● EXERCISE DATA
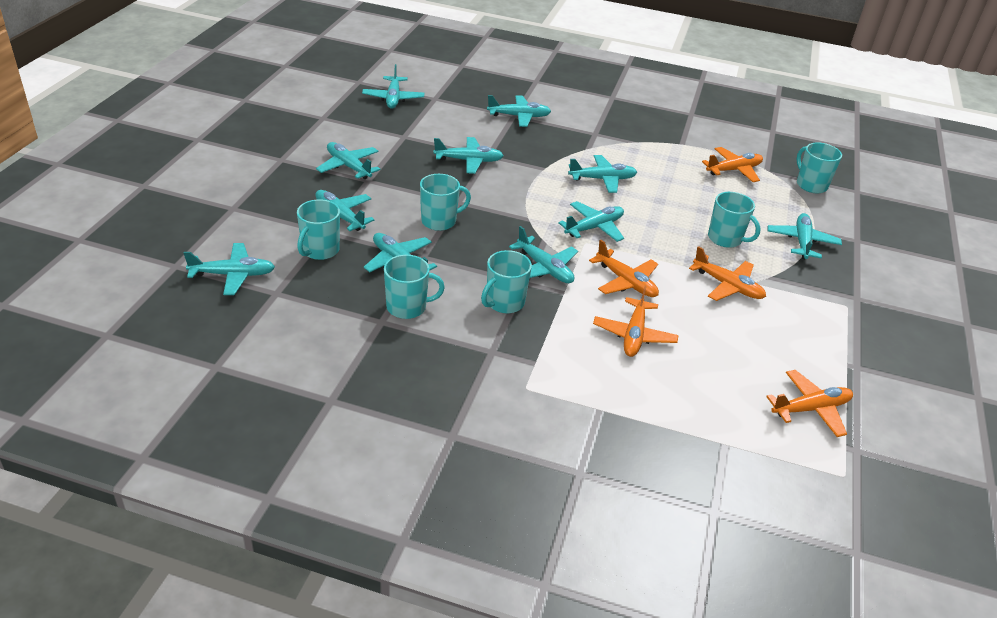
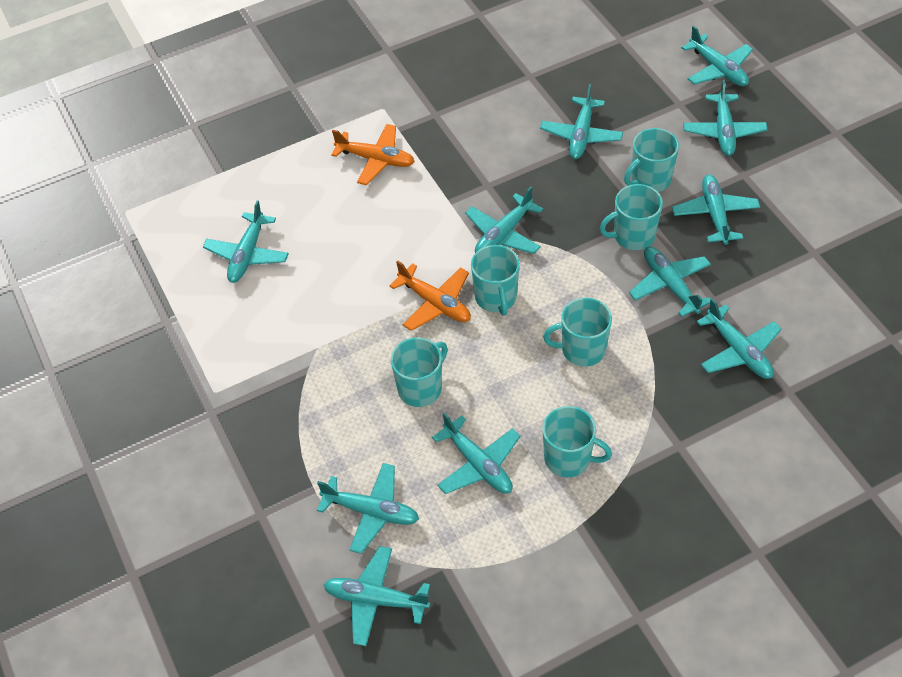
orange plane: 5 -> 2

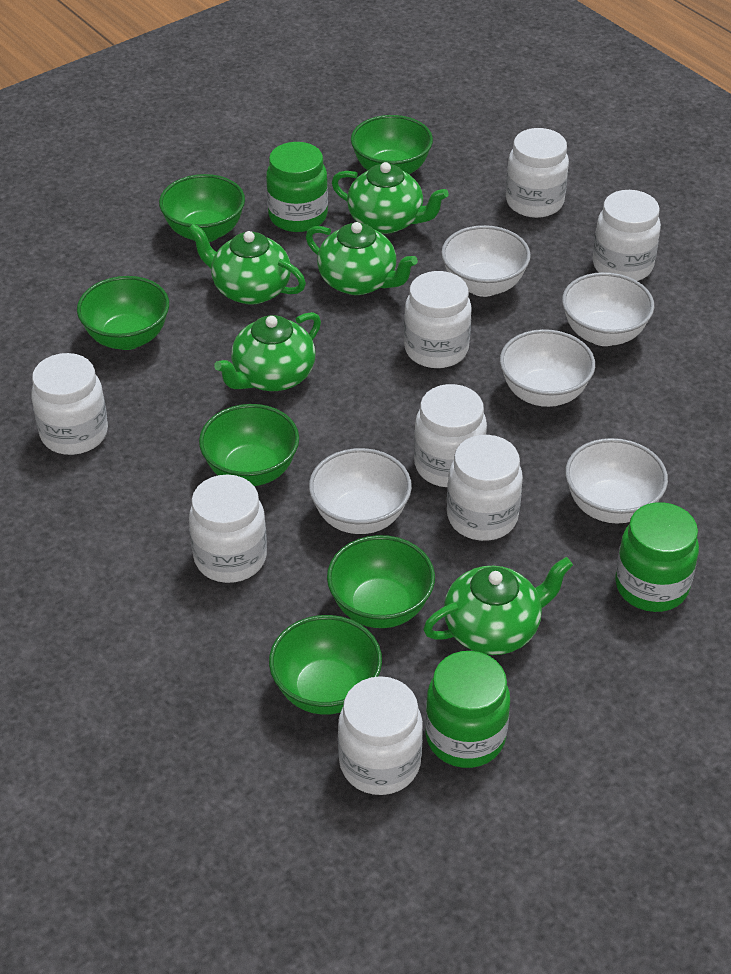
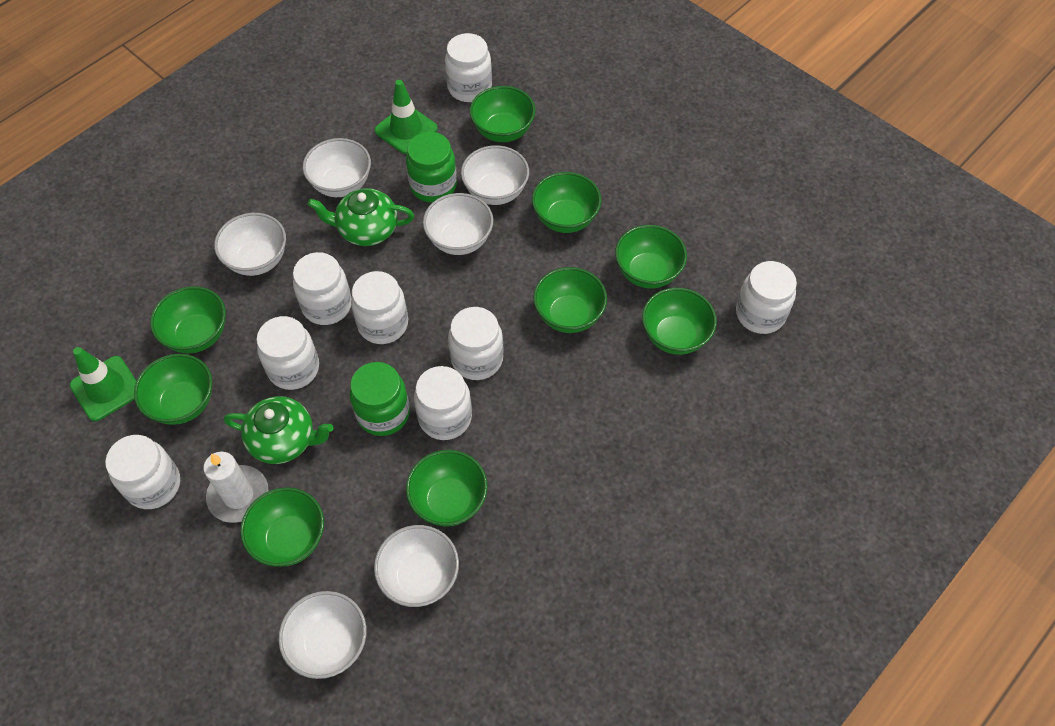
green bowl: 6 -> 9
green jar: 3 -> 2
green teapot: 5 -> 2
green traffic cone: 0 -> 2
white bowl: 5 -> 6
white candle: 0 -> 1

● EXERCISE DIRECTIONS
Would you output the full listing exactly as it stands, minus the images?

● SOLUTION BELOW
orange plane: 5 -> 2

green bowl: 6 -> 9
green jar: 3 -> 2
green teapot: 5 -> 2
green traffic cone: 0 -> 2
white bowl: 5 -> 6
white candle: 0 -> 1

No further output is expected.